Available data.
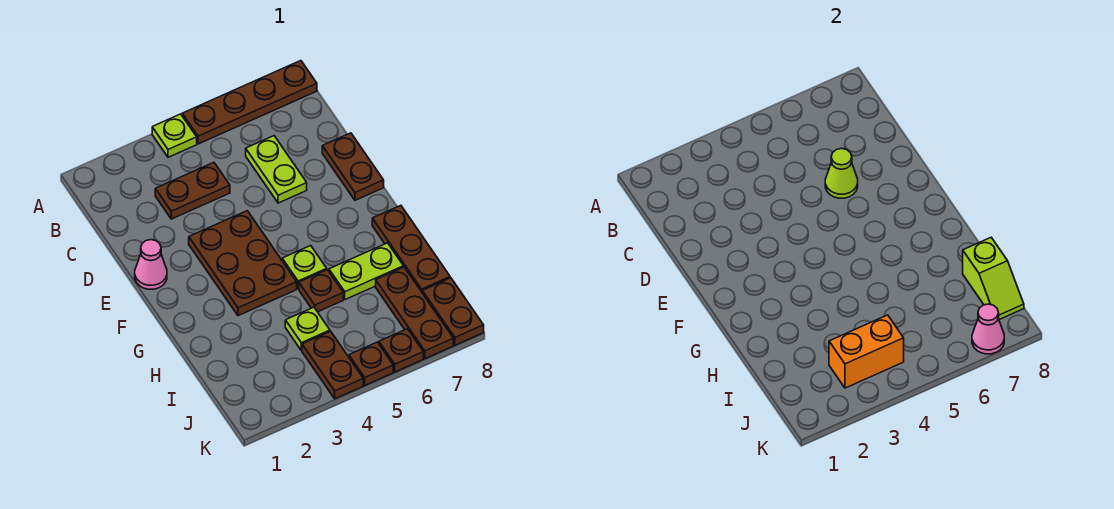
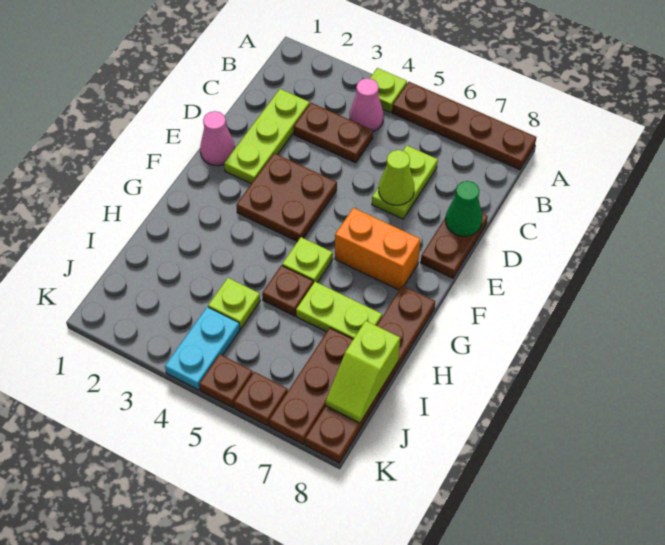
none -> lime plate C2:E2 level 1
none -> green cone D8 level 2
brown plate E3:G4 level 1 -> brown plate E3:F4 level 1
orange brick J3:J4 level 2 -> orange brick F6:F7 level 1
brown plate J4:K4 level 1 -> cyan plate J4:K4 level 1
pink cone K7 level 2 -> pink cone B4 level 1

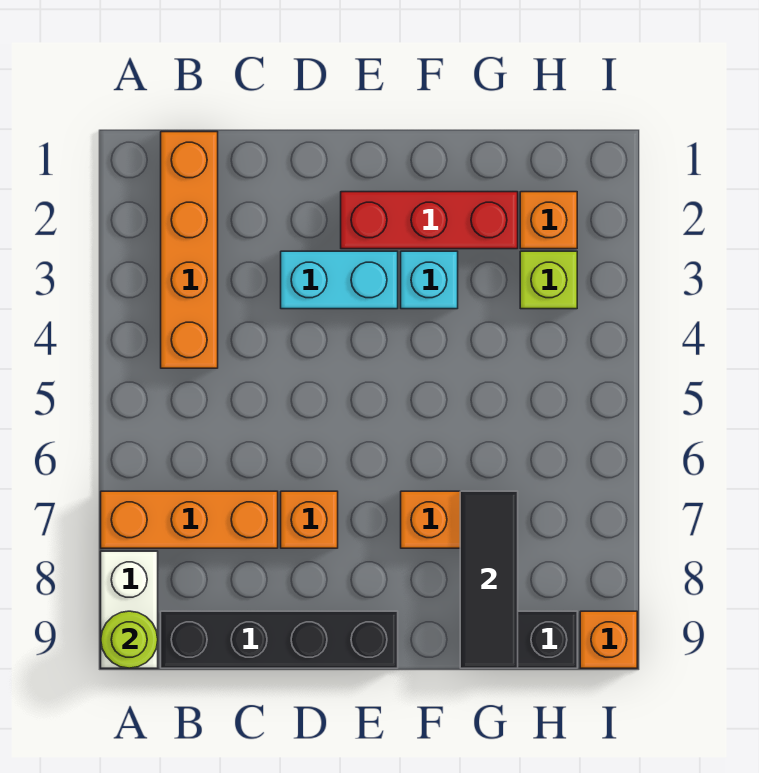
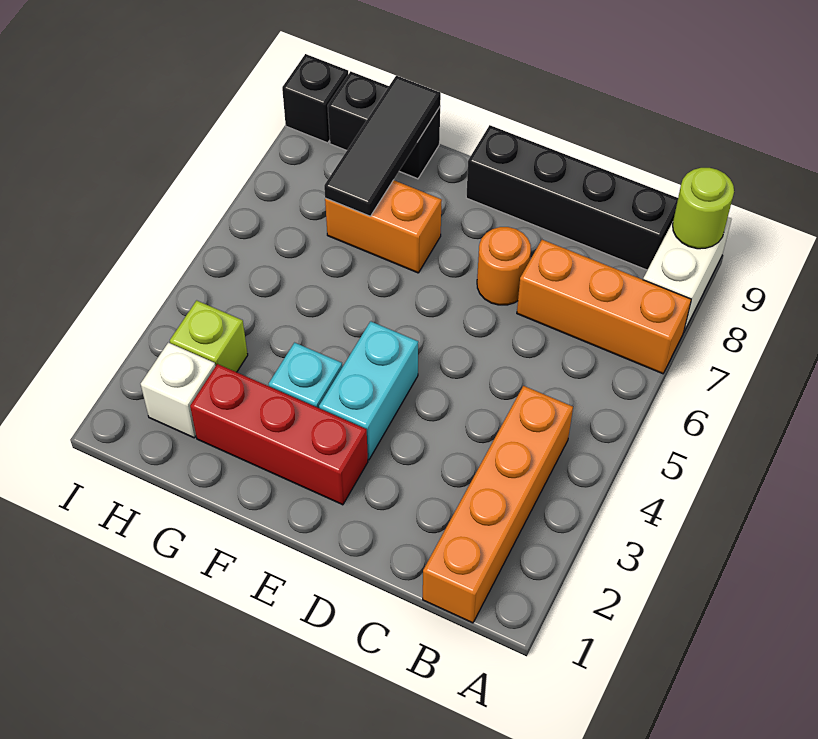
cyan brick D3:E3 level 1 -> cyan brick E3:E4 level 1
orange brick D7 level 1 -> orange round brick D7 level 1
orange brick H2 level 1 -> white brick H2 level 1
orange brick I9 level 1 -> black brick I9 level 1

How to complete this task.
Only the pictures are to be dropped; all other material above must be repeated exactly.

Answer to this task.
none -> lime plate C2:E2 level 1
none -> green cone D8 level 2
brown plate E3:G4 level 1 -> brown plate E3:F4 level 1
orange brick J3:J4 level 2 -> orange brick F6:F7 level 1
brown plate J4:K4 level 1 -> cyan plate J4:K4 level 1
pink cone K7 level 2 -> pink cone B4 level 1

cyan brick D3:E3 level 1 -> cyan brick E3:E4 level 1
orange brick D7 level 1 -> orange round brick D7 level 1
orange brick H2 level 1 -> white brick H2 level 1
orange brick I9 level 1 -> black brick I9 level 1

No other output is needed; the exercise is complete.